Brief> Scan the records for the word "tile". Copy each line that includes it.

Data listing>
--------
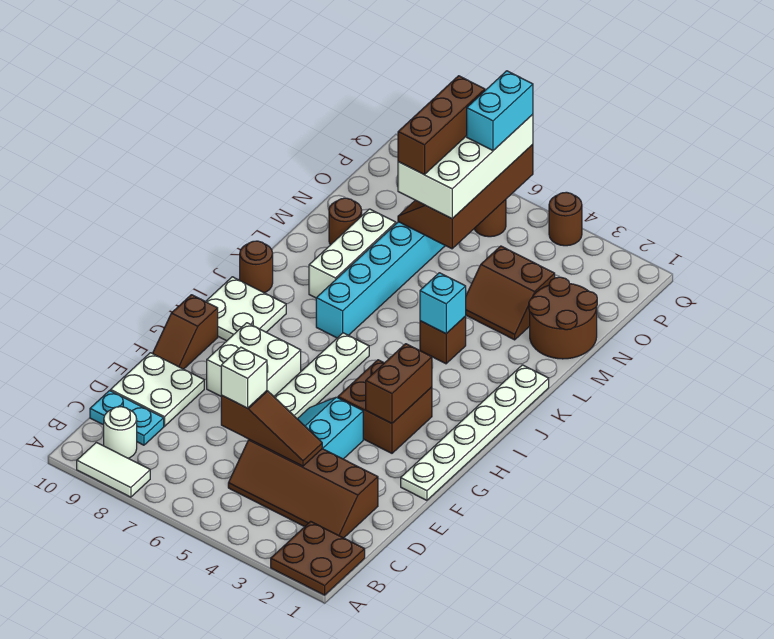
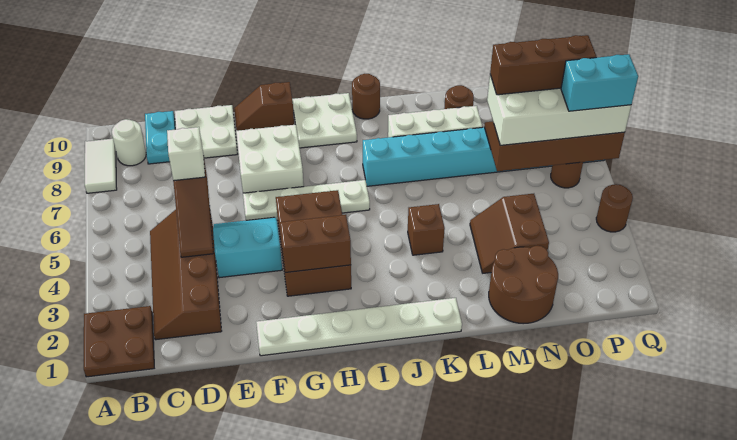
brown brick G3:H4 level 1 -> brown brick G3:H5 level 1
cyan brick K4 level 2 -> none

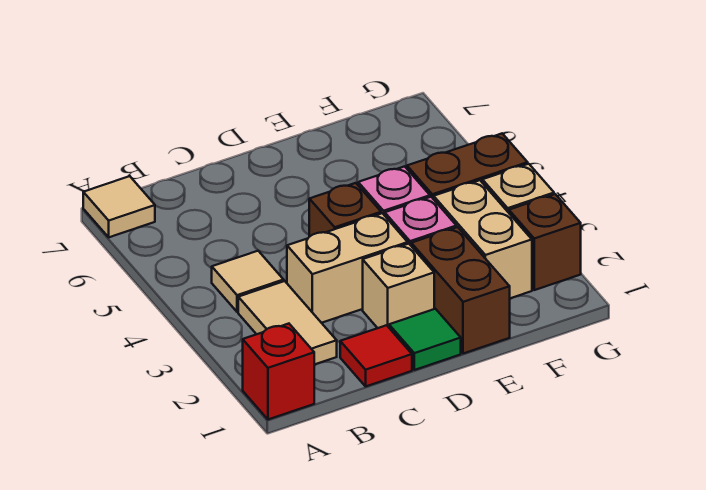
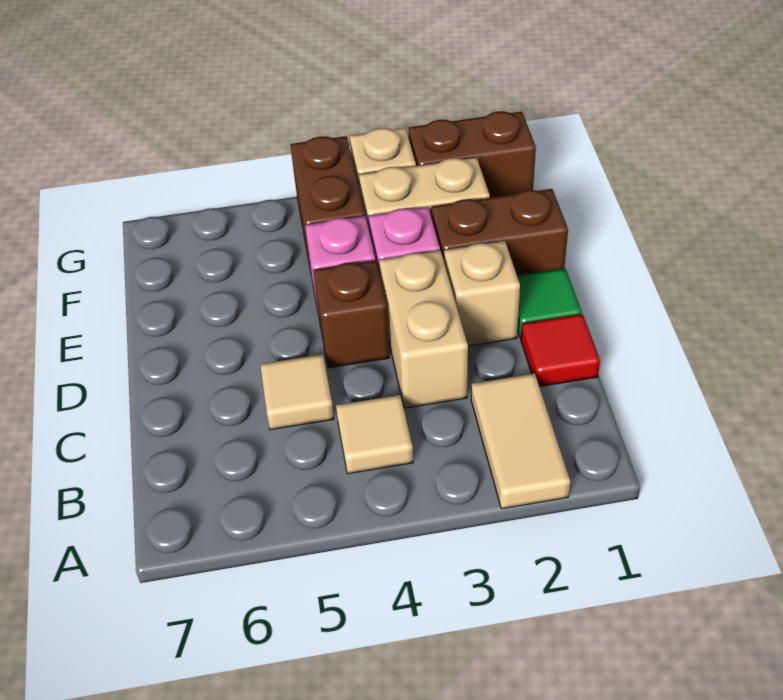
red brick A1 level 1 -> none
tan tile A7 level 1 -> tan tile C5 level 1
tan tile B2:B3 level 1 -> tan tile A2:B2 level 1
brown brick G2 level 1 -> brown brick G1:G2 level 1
--------
Task response>
tan tile A7 level 1 -> tan tile C5 level 1
tan tile B2:B3 level 1 -> tan tile A2:B2 level 1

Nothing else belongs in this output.